(Stored entries)
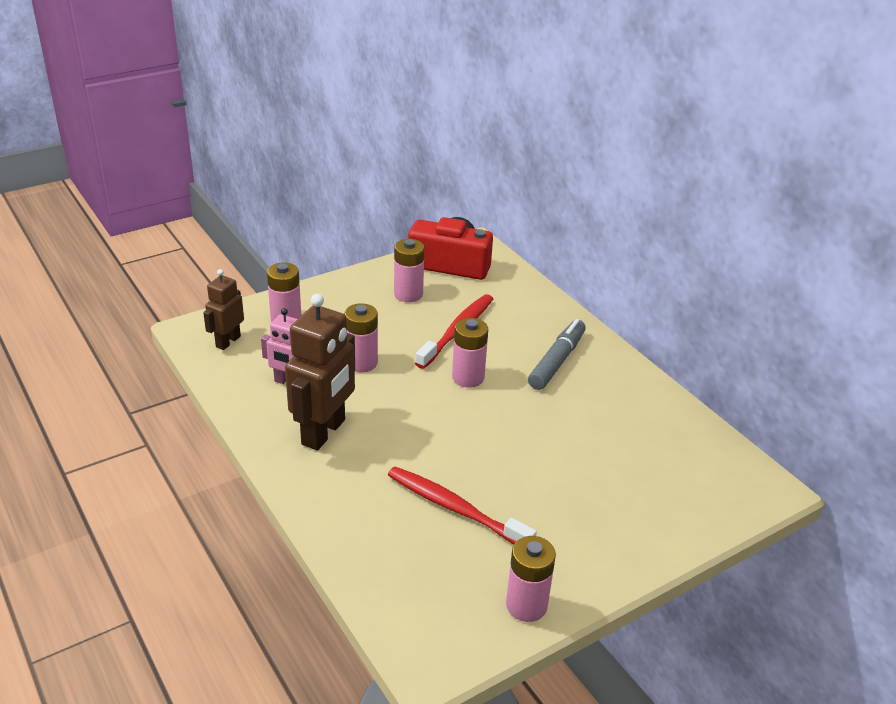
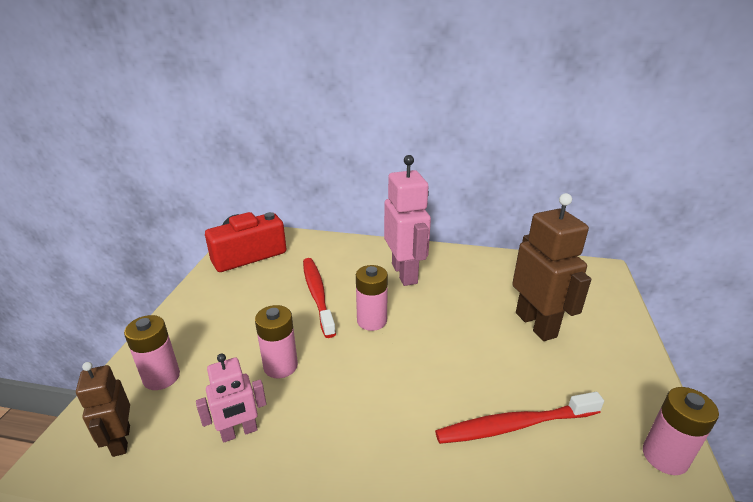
camera: 45 degrees left, 5 degrees down
brown robot [285,294,355,451] -> brown robot moved to [512,193,591,341]
pink battery [394,239,425,302] -> none
grey marker [528,319,586,390] -> pink robot [384,155,431,286]

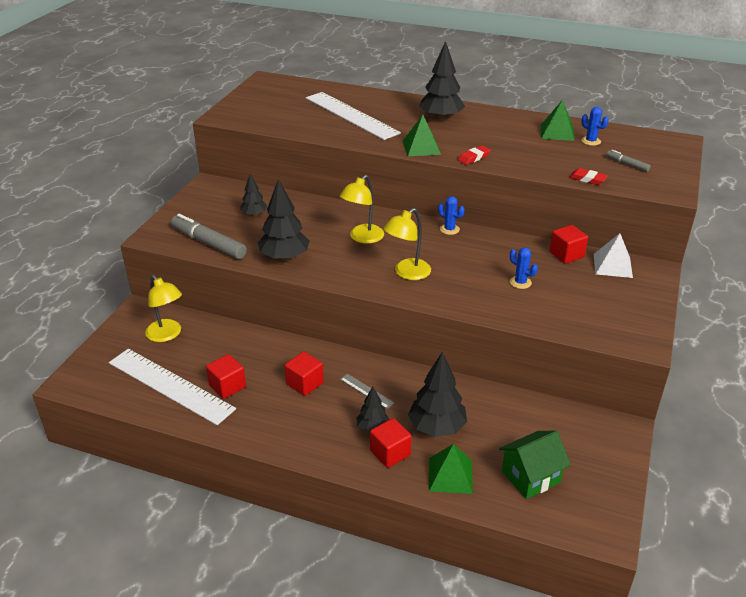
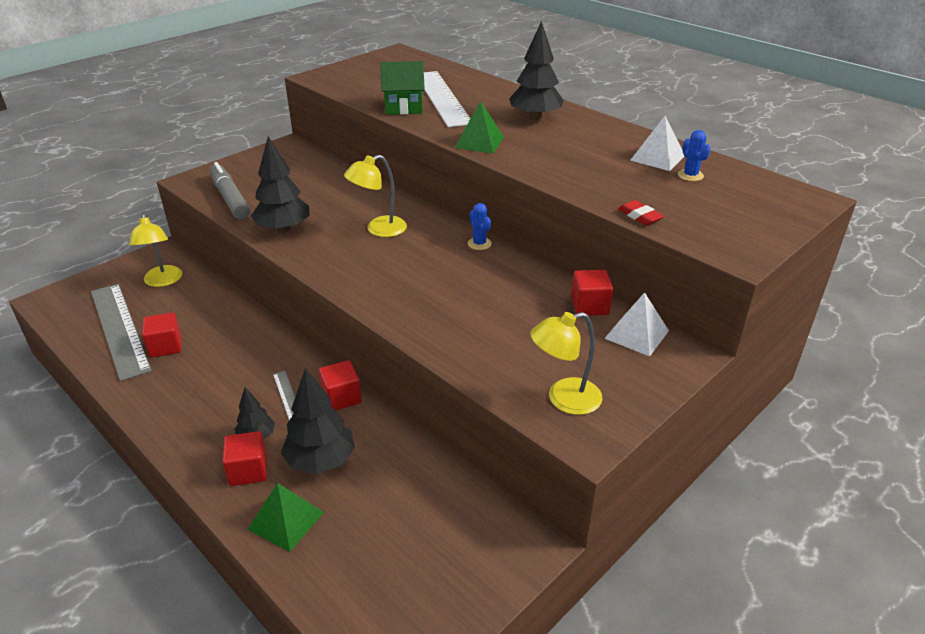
camera: 25 degrees right, 0 degrees up
white ruler [109,349,236,425] -> grey ruler [91,284,152,381]
black tree [240,174,268,217] -> none
red cube [285,352,324,396] -> red cube moved to [319,360,362,410]
yellow lamp [383,208,431,280] -> yellow lamp moved to [530,312,603,415]
red eraser [458,146,491,165] -> none
green house [499,431,571,499] -> green house moved to [380,61,425,115]
blue cactus [510,248,538,289] -> none
green pyramid [541,100,575,141] -> white pyramid [630,116,684,171]
grey marker [606,150,651,172] -> none

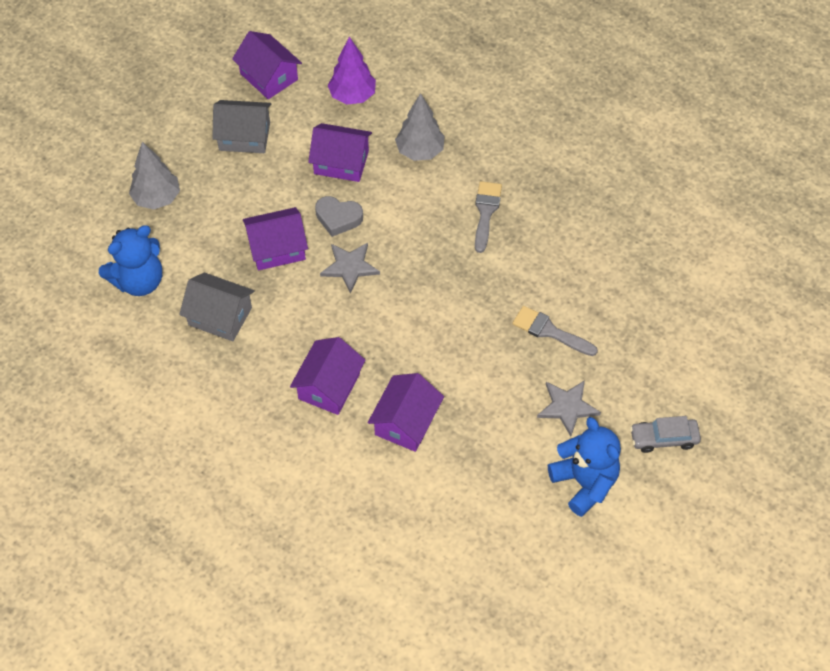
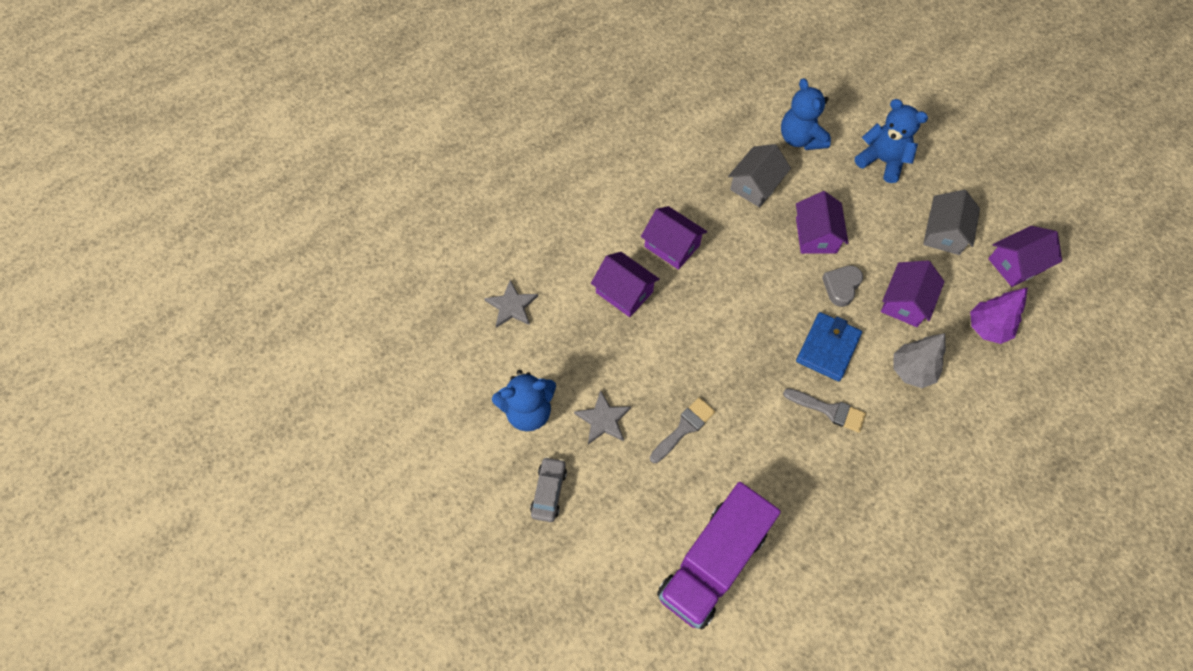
camera: 105 degrees right, 5 degrees up
grey tree [129,142,180,210] -> blue teddy bear [855,99,928,183]
grey star [320,243,380,294] -> grey star moved to [484,280,538,328]
none -> purple truck [657,482,781,629]
none -> blue wallet [796,312,862,381]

(Task details): Restate it all word for word: every record, no pictures.

(Output):
camera: 45 degrees left, 5 degrees down
brown robot [285,294,355,451] -> brown robot moved to [512,193,591,341]
pink battery [394,239,425,302] -> none
grey marker [528,319,586,390] -> pink robot [384,155,431,286]

camera: 25 degrees right, 0 degrees up
white ruler [109,349,236,425] -> grey ruler [91,284,152,381]
black tree [240,174,268,217] -> none
red cube [285,352,324,396] -> red cube moved to [319,360,362,410]
yellow lamp [383,208,431,280] -> yellow lamp moved to [530,312,603,415]
red eraser [458,146,491,165] -> none
green house [499,431,571,499] -> green house moved to [380,61,425,115]
blue cactus [510,248,538,289] -> none
green pyramid [541,100,575,141] -> white pyramid [630,116,684,171]
grey marker [606,150,651,172] -> none

camera: 105 degrees right, 5 degrees up
grey tree [129,142,180,210] -> blue teddy bear [855,99,928,183]
grey star [320,243,380,294] -> grey star moved to [484,280,538,328]
none -> purple truck [657,482,781,629]
none -> blue wallet [796,312,862,381]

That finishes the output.